Scene edit records
════
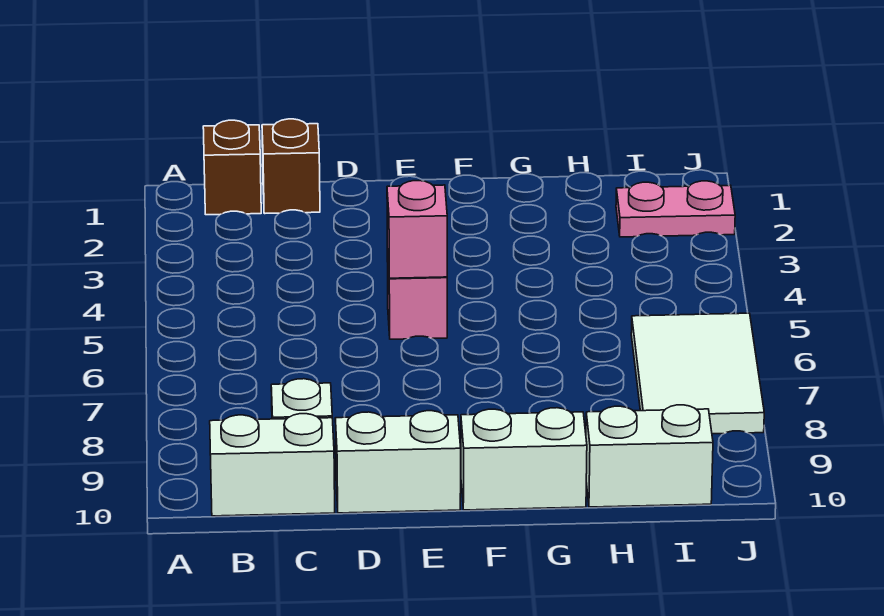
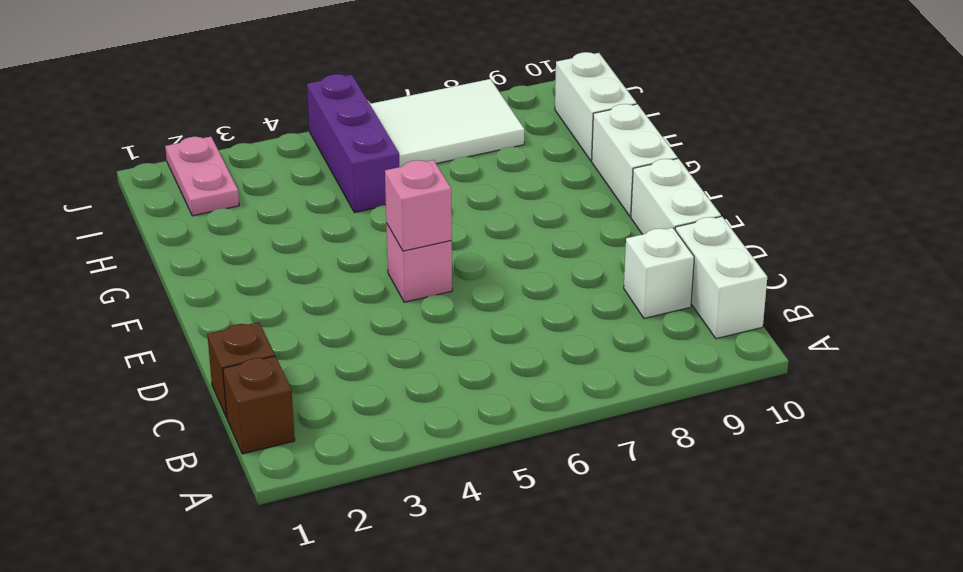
none -> purple brick H5:J5 level 1

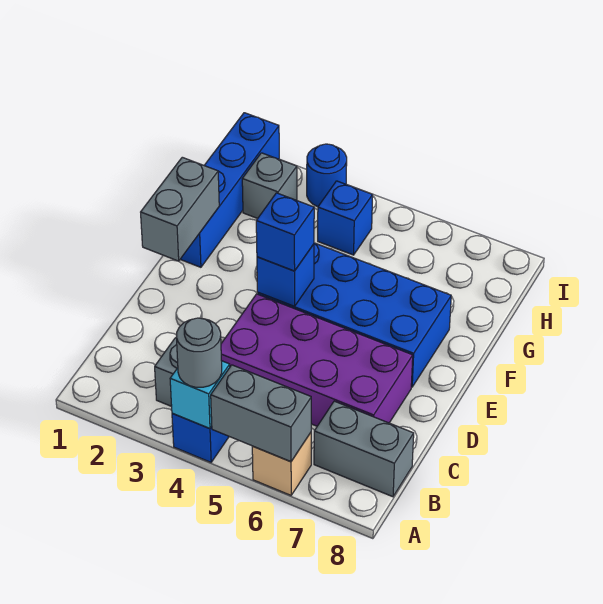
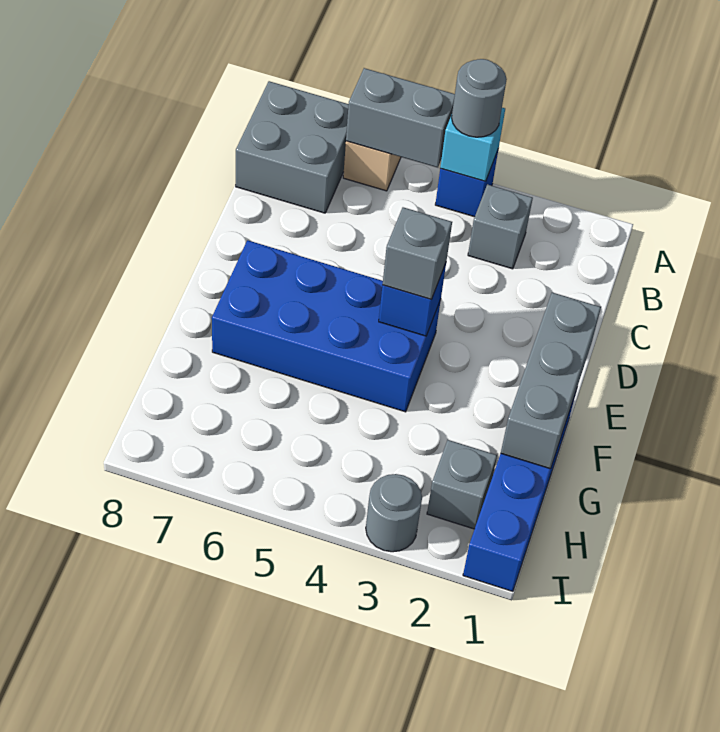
grey brick B7:B8 level 1 -> grey brick A7:B8 level 1
purple brick C4:D7 level 1 -> none
grey brick E1:F1 level 2 -> grey brick E1:G1 level 2
blue brick E4 level 3 -> grey brick E4 level 3
blue brick H4 level 1 -> none
blue round brick I3 level 1 -> grey round brick I3 level 1

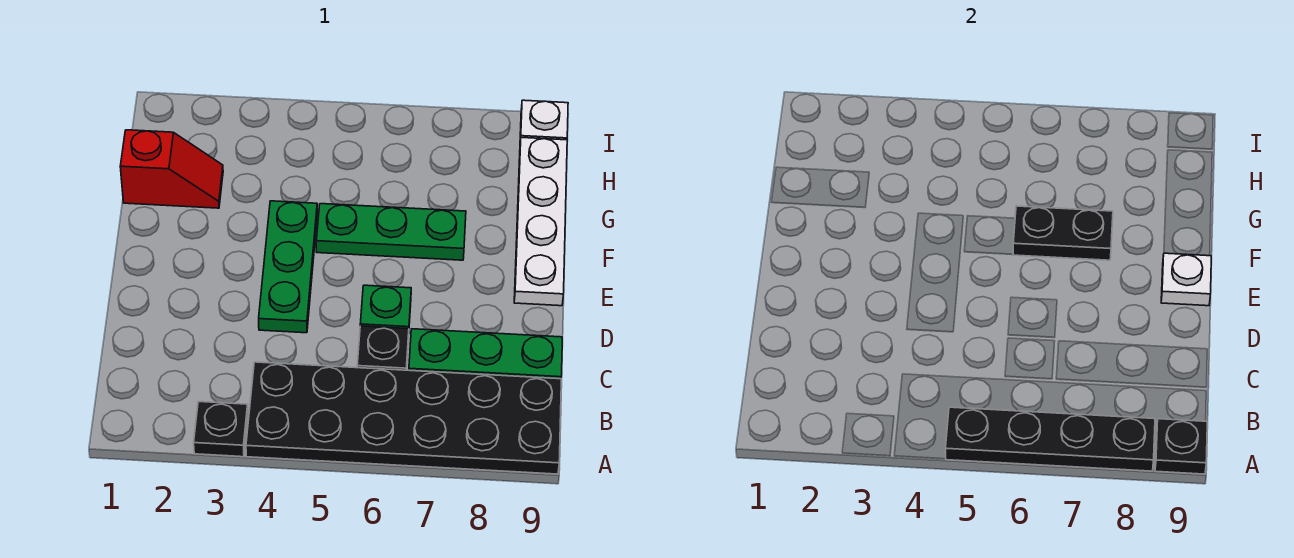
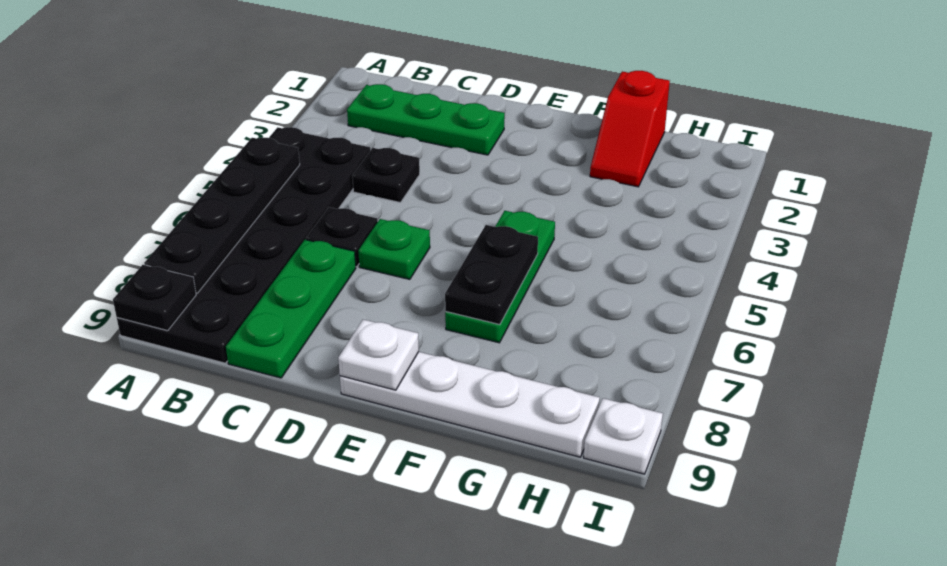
black plate A3 level 1 -> black plate C4 level 1
green plate D4:F4 level 1 -> green plate B2:D2 level 1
════
**Problem details:**
Without including any picture, restate every entry above exactly.

**Task answer:**
none -> purple brick H5:J5 level 1

grey brick B7:B8 level 1 -> grey brick A7:B8 level 1
purple brick C4:D7 level 1 -> none
grey brick E1:F1 level 2 -> grey brick E1:G1 level 2
blue brick E4 level 3 -> grey brick E4 level 3
blue brick H4 level 1 -> none
blue round brick I3 level 1 -> grey round brick I3 level 1

black plate A3 level 1 -> black plate C4 level 1
green plate D4:F4 level 1 -> green plate B2:D2 level 1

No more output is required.